__Problem description__.
Which lines below fall between the one containing "gray diamond: (237, 310) -> (179, 363), moved" and the one containing "yellow pentagon: (261, 154)"? Repeat them exactly, counting both of those lines, and add nothing else.

———

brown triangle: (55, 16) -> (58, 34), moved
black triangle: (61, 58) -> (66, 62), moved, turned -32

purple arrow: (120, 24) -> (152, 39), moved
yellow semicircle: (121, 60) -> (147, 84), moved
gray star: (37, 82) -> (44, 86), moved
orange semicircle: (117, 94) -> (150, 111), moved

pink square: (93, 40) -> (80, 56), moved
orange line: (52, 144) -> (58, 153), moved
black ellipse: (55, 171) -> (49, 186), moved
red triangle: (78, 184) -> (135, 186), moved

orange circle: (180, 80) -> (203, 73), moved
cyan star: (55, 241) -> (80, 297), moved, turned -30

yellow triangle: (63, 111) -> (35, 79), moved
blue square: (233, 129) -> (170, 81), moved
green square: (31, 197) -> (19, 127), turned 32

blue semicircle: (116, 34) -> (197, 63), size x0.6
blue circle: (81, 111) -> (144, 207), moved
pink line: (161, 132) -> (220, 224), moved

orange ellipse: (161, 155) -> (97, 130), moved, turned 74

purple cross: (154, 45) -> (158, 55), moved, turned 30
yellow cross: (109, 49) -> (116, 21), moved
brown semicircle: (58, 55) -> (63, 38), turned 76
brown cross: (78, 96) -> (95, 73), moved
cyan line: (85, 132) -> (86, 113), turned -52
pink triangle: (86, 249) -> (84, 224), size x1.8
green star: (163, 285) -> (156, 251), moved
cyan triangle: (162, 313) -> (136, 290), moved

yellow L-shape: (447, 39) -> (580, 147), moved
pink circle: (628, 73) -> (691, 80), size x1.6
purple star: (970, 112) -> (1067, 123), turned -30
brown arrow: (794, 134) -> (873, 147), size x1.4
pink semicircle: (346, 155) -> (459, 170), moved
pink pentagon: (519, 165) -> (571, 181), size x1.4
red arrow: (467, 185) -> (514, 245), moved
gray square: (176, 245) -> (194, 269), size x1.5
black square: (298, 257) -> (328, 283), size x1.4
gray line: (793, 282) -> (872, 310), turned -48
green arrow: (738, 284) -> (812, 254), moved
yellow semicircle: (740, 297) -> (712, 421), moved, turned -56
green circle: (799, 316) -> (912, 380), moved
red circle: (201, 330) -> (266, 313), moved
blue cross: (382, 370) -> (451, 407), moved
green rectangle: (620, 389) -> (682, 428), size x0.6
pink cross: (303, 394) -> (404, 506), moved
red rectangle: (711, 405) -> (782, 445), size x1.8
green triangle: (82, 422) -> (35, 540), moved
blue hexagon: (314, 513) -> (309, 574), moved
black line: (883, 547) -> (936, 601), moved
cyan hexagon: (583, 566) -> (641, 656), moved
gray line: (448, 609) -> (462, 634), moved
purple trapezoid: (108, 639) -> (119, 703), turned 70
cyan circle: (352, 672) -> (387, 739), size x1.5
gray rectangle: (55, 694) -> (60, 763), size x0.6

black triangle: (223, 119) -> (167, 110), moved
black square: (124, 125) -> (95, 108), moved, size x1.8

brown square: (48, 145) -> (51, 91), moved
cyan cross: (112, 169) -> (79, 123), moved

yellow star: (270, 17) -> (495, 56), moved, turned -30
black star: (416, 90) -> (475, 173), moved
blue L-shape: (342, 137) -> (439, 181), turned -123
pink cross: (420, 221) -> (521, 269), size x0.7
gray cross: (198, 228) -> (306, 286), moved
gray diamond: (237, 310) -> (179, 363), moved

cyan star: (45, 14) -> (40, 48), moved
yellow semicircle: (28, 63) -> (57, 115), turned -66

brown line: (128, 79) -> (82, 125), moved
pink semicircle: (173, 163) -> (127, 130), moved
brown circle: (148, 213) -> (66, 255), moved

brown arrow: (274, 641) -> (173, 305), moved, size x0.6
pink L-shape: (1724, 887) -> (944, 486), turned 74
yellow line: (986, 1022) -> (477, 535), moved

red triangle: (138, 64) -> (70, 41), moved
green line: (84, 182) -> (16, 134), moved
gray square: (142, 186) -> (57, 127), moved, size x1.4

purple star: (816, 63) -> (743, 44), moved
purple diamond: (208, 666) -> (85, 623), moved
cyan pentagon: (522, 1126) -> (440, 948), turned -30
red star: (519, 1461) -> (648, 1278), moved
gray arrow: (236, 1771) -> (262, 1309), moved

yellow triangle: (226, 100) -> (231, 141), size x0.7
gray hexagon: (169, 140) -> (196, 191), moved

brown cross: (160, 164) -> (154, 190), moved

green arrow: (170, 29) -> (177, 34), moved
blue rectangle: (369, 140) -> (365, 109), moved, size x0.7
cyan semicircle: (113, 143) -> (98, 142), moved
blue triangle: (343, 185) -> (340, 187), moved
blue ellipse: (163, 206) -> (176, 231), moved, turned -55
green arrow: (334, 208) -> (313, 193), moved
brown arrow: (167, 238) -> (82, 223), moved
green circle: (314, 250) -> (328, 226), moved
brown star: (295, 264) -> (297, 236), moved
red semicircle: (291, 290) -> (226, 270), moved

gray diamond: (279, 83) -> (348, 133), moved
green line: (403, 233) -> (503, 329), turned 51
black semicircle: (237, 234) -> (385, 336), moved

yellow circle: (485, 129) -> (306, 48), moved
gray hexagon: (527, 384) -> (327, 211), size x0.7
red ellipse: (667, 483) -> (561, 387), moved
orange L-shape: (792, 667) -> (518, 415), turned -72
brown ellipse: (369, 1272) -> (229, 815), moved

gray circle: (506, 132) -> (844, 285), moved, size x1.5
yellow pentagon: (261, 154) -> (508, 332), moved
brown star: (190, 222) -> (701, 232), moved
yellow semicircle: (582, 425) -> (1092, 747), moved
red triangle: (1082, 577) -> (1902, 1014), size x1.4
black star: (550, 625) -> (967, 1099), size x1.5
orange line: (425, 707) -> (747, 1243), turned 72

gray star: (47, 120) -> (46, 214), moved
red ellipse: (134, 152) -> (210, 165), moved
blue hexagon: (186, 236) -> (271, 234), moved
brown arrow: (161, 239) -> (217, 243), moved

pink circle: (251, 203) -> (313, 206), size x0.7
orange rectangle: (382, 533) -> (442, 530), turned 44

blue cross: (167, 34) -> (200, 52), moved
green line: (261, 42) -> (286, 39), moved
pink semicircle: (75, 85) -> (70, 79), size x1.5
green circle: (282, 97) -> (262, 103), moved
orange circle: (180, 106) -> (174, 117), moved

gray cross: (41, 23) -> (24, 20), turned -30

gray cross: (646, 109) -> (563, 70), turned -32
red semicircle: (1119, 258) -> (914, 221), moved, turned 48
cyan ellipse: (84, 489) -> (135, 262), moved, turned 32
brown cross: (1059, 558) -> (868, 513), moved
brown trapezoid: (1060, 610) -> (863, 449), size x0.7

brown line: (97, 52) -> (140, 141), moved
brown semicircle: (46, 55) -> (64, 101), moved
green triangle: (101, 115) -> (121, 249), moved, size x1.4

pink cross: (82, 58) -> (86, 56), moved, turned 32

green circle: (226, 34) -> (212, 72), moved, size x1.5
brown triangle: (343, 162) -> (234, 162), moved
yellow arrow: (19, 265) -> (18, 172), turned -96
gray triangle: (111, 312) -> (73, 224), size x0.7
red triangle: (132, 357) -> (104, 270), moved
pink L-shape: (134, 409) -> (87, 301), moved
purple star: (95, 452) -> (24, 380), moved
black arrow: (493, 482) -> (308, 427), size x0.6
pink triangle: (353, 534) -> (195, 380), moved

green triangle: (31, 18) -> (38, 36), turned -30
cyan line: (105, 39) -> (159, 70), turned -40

———

__Answer to the exercise__.
gray diamond: (237, 310) -> (179, 363), moved

cyan star: (45, 14) -> (40, 48), moved
yellow semicircle: (28, 63) -> (57, 115), turned -66

brown line: (128, 79) -> (82, 125), moved
pink semicircle: (173, 163) -> (127, 130), moved
brown circle: (148, 213) -> (66, 255), moved

brown arrow: (274, 641) -> (173, 305), moved, size x0.6
pink L-shape: (1724, 887) -> (944, 486), turned 74
yellow line: (986, 1022) -> (477, 535), moved

red triangle: (138, 64) -> (70, 41), moved
green line: (84, 182) -> (16, 134), moved
gray square: (142, 186) -> (57, 127), moved, size x1.4

purple star: (816, 63) -> (743, 44), moved
purple diamond: (208, 666) -> (85, 623), moved
cyan pentagon: (522, 1126) -> (440, 948), turned -30
red star: (519, 1461) -> (648, 1278), moved
gray arrow: (236, 1771) -> (262, 1309), moved

yellow triangle: (226, 100) -> (231, 141), size x0.7
gray hexagon: (169, 140) -> (196, 191), moved

brown cross: (160, 164) -> (154, 190), moved

green arrow: (170, 29) -> (177, 34), moved
blue rectangle: (369, 140) -> (365, 109), moved, size x0.7
cyan semicircle: (113, 143) -> (98, 142), moved
blue triangle: (343, 185) -> (340, 187), moved
blue ellipse: (163, 206) -> (176, 231), moved, turned -55
green arrow: (334, 208) -> (313, 193), moved
brown arrow: (167, 238) -> (82, 223), moved
green circle: (314, 250) -> (328, 226), moved
brown star: (295, 264) -> (297, 236), moved
red semicircle: (291, 290) -> (226, 270), moved

gray diamond: (279, 83) -> (348, 133), moved
green line: (403, 233) -> (503, 329), turned 51
black semicircle: (237, 234) -> (385, 336), moved

yellow circle: (485, 129) -> (306, 48), moved
gray hexagon: (527, 384) -> (327, 211), size x0.7
red ellipse: (667, 483) -> (561, 387), moved
orange L-shape: (792, 667) -> (518, 415), turned -72
brown ellipse: (369, 1272) -> (229, 815), moved

gray circle: (506, 132) -> (844, 285), moved, size x1.5
yellow pentagon: (261, 154) -> (508, 332), moved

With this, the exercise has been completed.